→ What the task asks
Write out the entries below exactly, starting at the first line and stopping after the line that contains "[(426,241),(471,216),(460,197),(416,221),(426,241)]"; skip all pictures.

→ Listed records
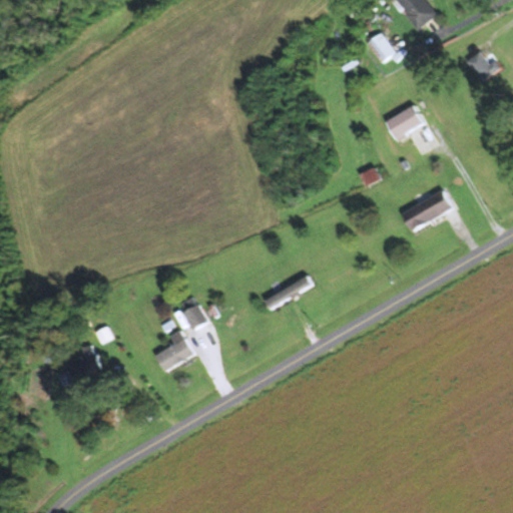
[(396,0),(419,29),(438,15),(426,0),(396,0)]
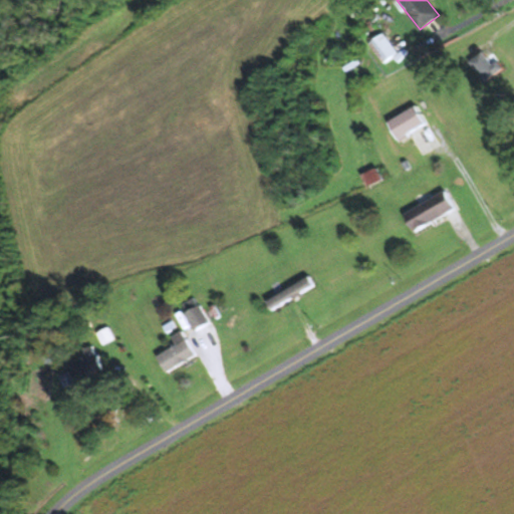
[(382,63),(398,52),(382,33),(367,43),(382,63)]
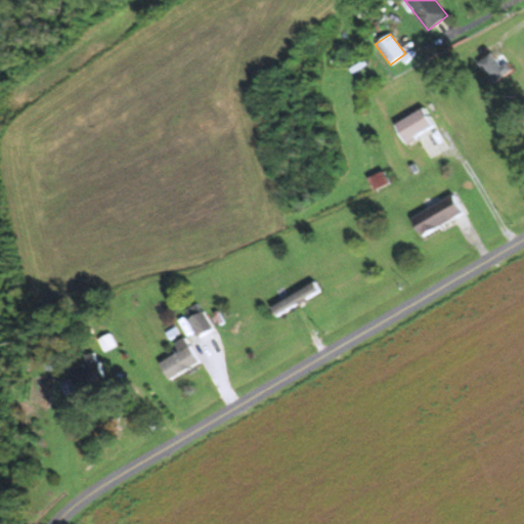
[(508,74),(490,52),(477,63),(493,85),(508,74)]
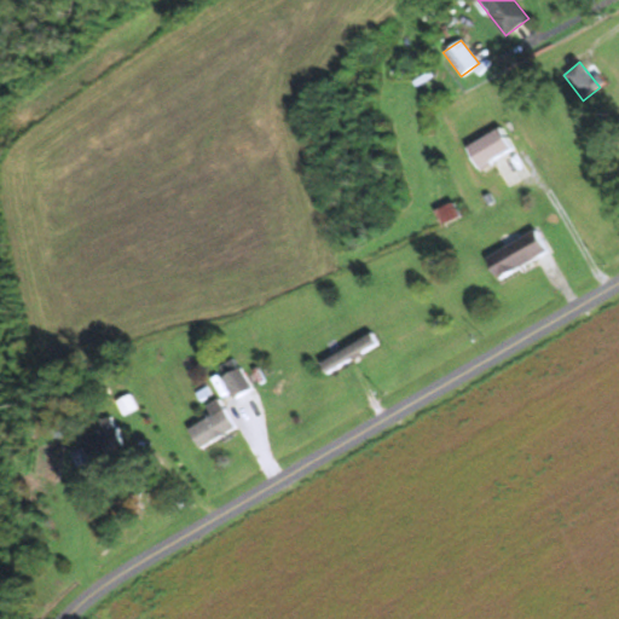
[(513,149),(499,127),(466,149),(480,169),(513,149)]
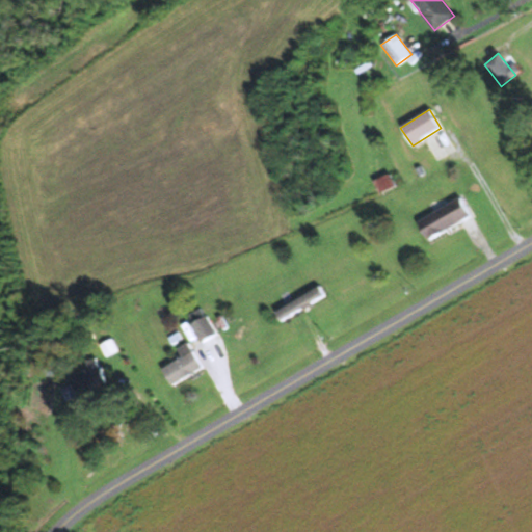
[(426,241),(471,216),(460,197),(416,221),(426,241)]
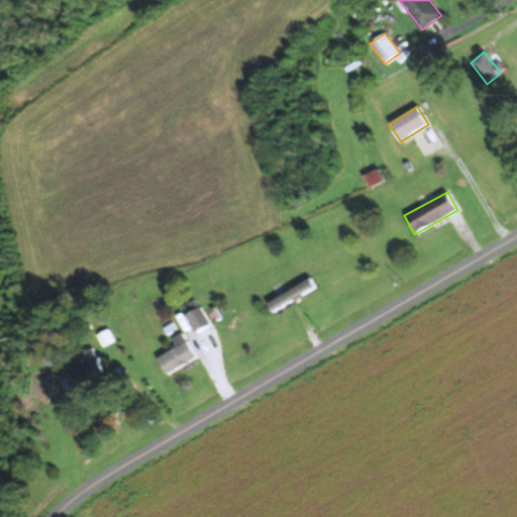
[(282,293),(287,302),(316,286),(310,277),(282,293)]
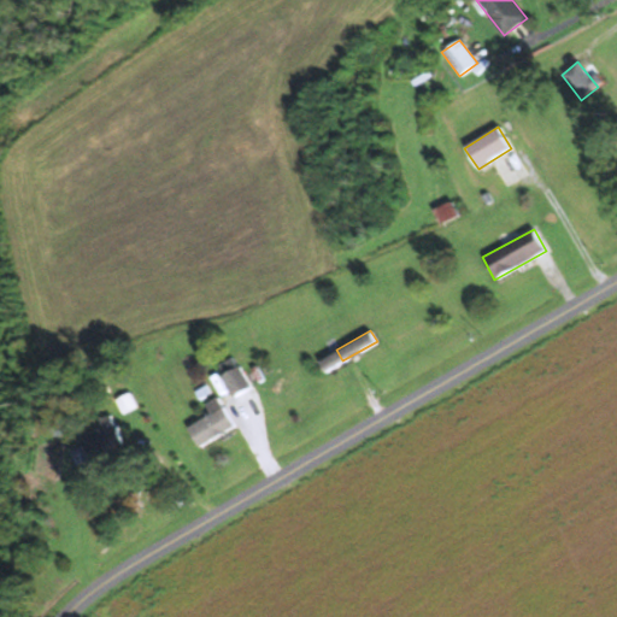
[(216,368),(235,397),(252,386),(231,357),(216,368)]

→ Answer
[(396,0),(419,29),(438,15),(426,0),(396,0)]
[(382,63),(398,52),(382,33),(367,43),(382,63)]
[(508,74),(490,52),(477,63),(493,85),(508,74)]
[(513,149),(499,127),(466,149),(480,169),(513,149)]
[(426,241),(471,216),(460,197),(416,221),(426,241)]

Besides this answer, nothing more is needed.